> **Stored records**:
★ ★ ★ ★

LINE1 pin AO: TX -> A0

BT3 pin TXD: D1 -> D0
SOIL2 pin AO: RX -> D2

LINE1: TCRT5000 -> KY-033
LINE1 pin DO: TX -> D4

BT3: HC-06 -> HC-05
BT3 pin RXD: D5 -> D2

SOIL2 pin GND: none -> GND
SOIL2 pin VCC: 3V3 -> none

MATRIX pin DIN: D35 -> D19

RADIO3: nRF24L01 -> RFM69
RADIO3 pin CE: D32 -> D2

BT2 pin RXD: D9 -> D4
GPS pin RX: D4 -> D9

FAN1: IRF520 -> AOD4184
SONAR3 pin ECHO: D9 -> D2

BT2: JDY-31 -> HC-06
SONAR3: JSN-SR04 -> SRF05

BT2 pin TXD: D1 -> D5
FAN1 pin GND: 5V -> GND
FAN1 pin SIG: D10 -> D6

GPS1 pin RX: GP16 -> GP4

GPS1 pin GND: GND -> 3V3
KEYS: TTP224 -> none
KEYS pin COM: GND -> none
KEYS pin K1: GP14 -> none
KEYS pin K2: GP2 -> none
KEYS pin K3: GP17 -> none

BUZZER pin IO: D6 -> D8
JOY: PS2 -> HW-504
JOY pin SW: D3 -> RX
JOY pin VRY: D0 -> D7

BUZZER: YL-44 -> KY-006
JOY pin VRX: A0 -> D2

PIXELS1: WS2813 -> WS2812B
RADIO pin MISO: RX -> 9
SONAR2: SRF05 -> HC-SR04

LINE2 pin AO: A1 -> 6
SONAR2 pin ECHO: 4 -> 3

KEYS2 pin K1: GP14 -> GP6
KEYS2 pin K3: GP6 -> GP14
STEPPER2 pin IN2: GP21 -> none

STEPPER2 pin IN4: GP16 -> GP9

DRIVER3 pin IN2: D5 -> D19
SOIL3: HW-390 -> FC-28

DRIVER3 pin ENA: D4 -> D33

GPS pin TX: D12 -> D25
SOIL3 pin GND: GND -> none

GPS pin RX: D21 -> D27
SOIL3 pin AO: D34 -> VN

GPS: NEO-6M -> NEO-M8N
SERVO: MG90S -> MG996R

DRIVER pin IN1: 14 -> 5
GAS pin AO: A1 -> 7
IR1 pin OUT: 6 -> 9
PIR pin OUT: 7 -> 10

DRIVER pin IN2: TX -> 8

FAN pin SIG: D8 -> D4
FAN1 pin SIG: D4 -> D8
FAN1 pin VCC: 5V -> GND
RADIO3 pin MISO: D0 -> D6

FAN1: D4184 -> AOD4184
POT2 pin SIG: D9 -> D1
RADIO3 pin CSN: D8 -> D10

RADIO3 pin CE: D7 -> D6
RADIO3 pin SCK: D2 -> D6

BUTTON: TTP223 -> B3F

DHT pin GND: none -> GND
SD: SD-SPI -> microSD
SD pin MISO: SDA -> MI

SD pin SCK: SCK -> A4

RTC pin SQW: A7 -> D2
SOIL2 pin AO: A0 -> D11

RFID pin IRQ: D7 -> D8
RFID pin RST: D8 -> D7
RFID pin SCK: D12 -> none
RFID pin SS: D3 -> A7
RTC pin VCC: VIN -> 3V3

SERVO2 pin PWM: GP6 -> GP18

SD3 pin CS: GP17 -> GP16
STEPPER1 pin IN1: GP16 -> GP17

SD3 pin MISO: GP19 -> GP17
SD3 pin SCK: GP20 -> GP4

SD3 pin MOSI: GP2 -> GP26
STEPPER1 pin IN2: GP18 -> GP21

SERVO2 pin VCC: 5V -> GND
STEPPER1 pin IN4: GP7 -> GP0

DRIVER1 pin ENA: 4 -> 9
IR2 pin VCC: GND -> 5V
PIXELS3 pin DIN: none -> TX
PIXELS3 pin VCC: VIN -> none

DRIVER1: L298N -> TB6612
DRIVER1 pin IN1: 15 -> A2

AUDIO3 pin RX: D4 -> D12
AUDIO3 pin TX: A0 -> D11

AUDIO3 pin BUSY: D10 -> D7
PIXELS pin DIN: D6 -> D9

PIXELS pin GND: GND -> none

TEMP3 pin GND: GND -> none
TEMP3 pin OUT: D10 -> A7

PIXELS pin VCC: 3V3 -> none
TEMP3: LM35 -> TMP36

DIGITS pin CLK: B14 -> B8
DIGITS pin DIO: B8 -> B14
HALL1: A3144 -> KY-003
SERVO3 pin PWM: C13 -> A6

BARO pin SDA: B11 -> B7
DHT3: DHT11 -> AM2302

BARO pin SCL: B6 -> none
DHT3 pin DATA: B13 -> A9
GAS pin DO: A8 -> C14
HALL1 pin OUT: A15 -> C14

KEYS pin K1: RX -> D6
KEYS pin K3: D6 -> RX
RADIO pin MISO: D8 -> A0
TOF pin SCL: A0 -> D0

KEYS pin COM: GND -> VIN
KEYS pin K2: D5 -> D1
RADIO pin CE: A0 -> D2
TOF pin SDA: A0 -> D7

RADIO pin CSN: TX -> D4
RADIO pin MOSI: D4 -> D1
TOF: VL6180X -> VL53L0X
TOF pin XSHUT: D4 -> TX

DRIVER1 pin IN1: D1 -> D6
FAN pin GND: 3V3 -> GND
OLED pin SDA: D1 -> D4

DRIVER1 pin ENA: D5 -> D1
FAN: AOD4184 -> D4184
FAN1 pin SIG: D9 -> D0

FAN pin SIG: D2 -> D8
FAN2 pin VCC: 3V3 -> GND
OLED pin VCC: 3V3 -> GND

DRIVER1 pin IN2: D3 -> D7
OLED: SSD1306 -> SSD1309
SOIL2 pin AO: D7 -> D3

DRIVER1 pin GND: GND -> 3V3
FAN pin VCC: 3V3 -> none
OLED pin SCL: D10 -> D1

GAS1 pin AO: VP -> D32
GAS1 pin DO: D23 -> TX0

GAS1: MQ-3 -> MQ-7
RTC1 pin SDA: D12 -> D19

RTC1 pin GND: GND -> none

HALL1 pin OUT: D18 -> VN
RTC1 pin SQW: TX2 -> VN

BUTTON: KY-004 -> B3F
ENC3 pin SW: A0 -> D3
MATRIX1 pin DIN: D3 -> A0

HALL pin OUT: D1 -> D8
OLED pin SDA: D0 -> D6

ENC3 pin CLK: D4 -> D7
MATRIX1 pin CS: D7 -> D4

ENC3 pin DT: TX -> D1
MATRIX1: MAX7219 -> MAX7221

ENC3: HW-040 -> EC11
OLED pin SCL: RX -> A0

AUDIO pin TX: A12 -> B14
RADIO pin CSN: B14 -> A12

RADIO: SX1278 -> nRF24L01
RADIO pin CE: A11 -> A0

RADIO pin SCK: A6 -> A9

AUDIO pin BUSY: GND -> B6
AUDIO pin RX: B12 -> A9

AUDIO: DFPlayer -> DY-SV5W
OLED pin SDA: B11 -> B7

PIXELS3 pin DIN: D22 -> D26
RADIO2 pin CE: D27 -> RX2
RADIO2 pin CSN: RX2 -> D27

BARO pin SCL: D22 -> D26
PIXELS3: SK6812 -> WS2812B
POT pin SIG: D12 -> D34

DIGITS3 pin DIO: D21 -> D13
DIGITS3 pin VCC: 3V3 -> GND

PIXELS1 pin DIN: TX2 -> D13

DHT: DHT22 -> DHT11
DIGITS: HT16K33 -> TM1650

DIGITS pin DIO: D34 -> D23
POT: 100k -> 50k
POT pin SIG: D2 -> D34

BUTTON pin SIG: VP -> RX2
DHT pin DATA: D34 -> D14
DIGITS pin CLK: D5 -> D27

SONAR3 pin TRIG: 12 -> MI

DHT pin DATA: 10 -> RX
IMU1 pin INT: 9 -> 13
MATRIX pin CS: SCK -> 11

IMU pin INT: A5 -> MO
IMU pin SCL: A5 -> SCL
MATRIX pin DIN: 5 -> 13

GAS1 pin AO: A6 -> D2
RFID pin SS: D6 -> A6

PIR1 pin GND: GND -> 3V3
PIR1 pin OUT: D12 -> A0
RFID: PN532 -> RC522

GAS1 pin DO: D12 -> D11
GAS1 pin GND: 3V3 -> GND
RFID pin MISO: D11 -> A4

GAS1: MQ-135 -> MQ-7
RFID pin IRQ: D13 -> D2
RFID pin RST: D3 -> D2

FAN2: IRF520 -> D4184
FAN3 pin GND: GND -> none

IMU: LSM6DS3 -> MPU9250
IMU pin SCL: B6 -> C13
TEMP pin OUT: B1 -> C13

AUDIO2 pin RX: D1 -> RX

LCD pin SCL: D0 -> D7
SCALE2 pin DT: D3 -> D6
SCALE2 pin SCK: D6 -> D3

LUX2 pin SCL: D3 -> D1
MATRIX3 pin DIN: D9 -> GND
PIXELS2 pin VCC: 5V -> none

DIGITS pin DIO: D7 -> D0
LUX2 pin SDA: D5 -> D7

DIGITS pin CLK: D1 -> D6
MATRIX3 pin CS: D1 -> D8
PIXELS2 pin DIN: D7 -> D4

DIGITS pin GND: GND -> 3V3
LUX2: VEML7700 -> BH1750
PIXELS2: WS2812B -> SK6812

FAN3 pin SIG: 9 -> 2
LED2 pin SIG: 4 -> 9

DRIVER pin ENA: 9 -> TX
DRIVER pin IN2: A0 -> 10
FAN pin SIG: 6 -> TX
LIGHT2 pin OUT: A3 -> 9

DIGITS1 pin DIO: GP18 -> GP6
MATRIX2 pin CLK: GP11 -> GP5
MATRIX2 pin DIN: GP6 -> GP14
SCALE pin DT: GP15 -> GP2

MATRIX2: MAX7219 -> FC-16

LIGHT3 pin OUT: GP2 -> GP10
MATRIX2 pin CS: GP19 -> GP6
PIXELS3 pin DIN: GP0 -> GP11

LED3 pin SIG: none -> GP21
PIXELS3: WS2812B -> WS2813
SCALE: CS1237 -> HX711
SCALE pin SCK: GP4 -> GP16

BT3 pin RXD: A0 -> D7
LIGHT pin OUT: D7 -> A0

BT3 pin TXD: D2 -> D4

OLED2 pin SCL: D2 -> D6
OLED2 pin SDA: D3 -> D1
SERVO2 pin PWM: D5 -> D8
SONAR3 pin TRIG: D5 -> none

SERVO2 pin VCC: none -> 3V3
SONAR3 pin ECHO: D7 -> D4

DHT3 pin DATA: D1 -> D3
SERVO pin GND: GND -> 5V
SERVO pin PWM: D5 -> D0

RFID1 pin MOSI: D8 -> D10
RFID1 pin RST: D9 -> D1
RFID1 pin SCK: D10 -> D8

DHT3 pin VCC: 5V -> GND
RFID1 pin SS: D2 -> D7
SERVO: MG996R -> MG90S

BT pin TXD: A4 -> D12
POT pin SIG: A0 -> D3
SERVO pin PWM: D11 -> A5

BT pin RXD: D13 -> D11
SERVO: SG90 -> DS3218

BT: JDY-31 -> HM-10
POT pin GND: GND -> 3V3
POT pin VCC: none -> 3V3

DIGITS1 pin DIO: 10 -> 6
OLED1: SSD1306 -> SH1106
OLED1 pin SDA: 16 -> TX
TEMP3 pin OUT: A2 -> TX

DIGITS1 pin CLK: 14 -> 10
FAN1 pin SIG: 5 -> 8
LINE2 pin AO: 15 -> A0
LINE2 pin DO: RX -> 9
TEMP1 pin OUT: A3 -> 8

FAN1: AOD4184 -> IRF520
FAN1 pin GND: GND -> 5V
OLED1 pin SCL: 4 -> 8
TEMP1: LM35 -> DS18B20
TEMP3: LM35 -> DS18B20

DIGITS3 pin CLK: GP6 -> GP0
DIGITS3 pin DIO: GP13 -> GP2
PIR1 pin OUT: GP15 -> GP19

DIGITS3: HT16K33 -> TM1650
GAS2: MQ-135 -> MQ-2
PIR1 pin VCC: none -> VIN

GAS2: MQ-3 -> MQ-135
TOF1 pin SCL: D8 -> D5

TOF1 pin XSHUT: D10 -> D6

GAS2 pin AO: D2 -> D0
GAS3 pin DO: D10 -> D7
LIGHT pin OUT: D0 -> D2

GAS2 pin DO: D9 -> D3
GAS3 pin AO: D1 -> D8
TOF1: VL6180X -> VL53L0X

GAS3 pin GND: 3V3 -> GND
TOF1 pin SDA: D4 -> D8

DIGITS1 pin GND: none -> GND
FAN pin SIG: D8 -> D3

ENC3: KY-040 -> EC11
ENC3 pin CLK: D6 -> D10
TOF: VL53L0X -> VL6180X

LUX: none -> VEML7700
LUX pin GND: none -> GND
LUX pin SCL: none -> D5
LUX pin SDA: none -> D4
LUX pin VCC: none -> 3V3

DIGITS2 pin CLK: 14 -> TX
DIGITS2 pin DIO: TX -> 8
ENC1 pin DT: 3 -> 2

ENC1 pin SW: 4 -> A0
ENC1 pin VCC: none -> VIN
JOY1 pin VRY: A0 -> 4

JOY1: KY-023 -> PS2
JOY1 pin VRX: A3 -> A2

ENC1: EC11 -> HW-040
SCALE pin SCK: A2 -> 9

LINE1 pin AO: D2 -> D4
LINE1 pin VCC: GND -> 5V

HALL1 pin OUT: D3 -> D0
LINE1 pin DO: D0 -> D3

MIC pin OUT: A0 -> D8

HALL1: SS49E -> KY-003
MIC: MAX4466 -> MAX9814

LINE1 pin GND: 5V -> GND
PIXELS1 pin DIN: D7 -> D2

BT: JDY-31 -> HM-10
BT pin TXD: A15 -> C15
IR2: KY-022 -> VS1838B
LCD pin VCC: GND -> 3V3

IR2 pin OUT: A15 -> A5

★ ★ ★ ★

> **AIM OF THE TASK**: Could you return exactly the lines above from the line with "RADIO3 pin CE: D32 -> D2" to the line with "PIXELS pin GND: GND -> none", both included, and nothing else?

> **EXERCISE RESPONSE**:
RADIO3 pin CE: D32 -> D2

BT2 pin RXD: D9 -> D4
GPS pin RX: D4 -> D9

FAN1: IRF520 -> AOD4184
SONAR3 pin ECHO: D9 -> D2

BT2: JDY-31 -> HC-06
SONAR3: JSN-SR04 -> SRF05

BT2 pin TXD: D1 -> D5
FAN1 pin GND: 5V -> GND
FAN1 pin SIG: D10 -> D6

GPS1 pin RX: GP16 -> GP4

GPS1 pin GND: GND -> 3V3
KEYS: TTP224 -> none
KEYS pin COM: GND -> none
KEYS pin K1: GP14 -> none
KEYS pin K2: GP2 -> none
KEYS pin K3: GP17 -> none

BUZZER pin IO: D6 -> D8
JOY: PS2 -> HW-504
JOY pin SW: D3 -> RX
JOY pin VRY: D0 -> D7

BUZZER: YL-44 -> KY-006
JOY pin VRX: A0 -> D2

PIXELS1: WS2813 -> WS2812B
RADIO pin MISO: RX -> 9
SONAR2: SRF05 -> HC-SR04

LINE2 pin AO: A1 -> 6
SONAR2 pin ECHO: 4 -> 3

KEYS2 pin K1: GP14 -> GP6
KEYS2 pin K3: GP6 -> GP14
STEPPER2 pin IN2: GP21 -> none

STEPPER2 pin IN4: GP16 -> GP9

DRIVER3 pin IN2: D5 -> D19
SOIL3: HW-390 -> FC-28

DRIVER3 pin ENA: D4 -> D33

GPS pin TX: D12 -> D25
SOIL3 pin GND: GND -> none

GPS pin RX: D21 -> D27
SOIL3 pin AO: D34 -> VN

GPS: NEO-6M -> NEO-M8N
SERVO: MG90S -> MG996R

DRIVER pin IN1: 14 -> 5
GAS pin AO: A1 -> 7
IR1 pin OUT: 6 -> 9
PIR pin OUT: 7 -> 10

DRIVER pin IN2: TX -> 8

FAN pin SIG: D8 -> D4
FAN1 pin SIG: D4 -> D8
FAN1 pin VCC: 5V -> GND
RADIO3 pin MISO: D0 -> D6

FAN1: D4184 -> AOD4184
POT2 pin SIG: D9 -> D1
RADIO3 pin CSN: D8 -> D10

RADIO3 pin CE: D7 -> D6
RADIO3 pin SCK: D2 -> D6

BUTTON: TTP223 -> B3F

DHT pin GND: none -> GND
SD: SD-SPI -> microSD
SD pin MISO: SDA -> MI

SD pin SCK: SCK -> A4

RTC pin SQW: A7 -> D2
SOIL2 pin AO: A0 -> D11

RFID pin IRQ: D7 -> D8
RFID pin RST: D8 -> D7
RFID pin SCK: D12 -> none
RFID pin SS: D3 -> A7
RTC pin VCC: VIN -> 3V3

SERVO2 pin PWM: GP6 -> GP18

SD3 pin CS: GP17 -> GP16
STEPPER1 pin IN1: GP16 -> GP17

SD3 pin MISO: GP19 -> GP17
SD3 pin SCK: GP20 -> GP4

SD3 pin MOSI: GP2 -> GP26
STEPPER1 pin IN2: GP18 -> GP21

SERVO2 pin VCC: 5V -> GND
STEPPER1 pin IN4: GP7 -> GP0

DRIVER1 pin ENA: 4 -> 9
IR2 pin VCC: GND -> 5V
PIXELS3 pin DIN: none -> TX
PIXELS3 pin VCC: VIN -> none

DRIVER1: L298N -> TB6612
DRIVER1 pin IN1: 15 -> A2

AUDIO3 pin RX: D4 -> D12
AUDIO3 pin TX: A0 -> D11

AUDIO3 pin BUSY: D10 -> D7
PIXELS pin DIN: D6 -> D9

PIXELS pin GND: GND -> none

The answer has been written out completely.